• Prompt: All of the data goes into your copy exactly as written. Images do not.

** Data follows **

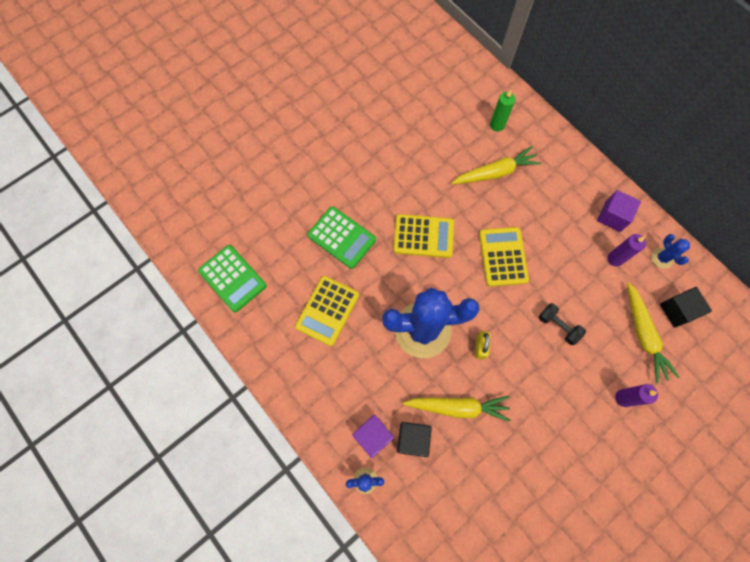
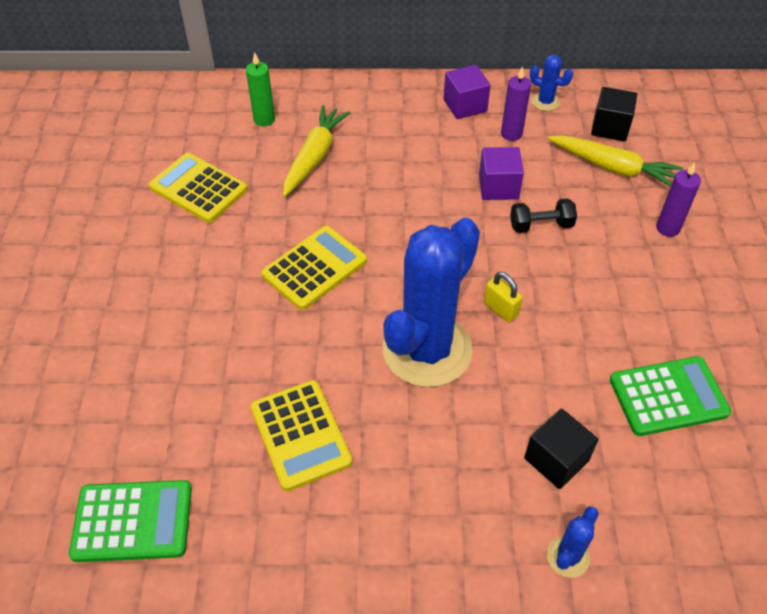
camera: 50 degrees left, 20 degrees down
(341, 237) = (224, 350): green calculator -> green calculator (668, 397)
(373, 436) = (515, 503): purple cube -> purple cube (498, 187)
(458, 407) = (554, 382): yellow carrot -> none
(503, 257) = (416, 216): yellow calculator -> yellow calculator (198, 188)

** End of Data **

• Written solution:
camera: 50 degrees left, 20 degrees down
(341, 237) = (224, 350): green calculator -> green calculator (668, 397)
(373, 436) = (515, 503): purple cube -> purple cube (498, 187)
(458, 407) = (554, 382): yellow carrot -> none
(503, 257) = (416, 216): yellow calculator -> yellow calculator (198, 188)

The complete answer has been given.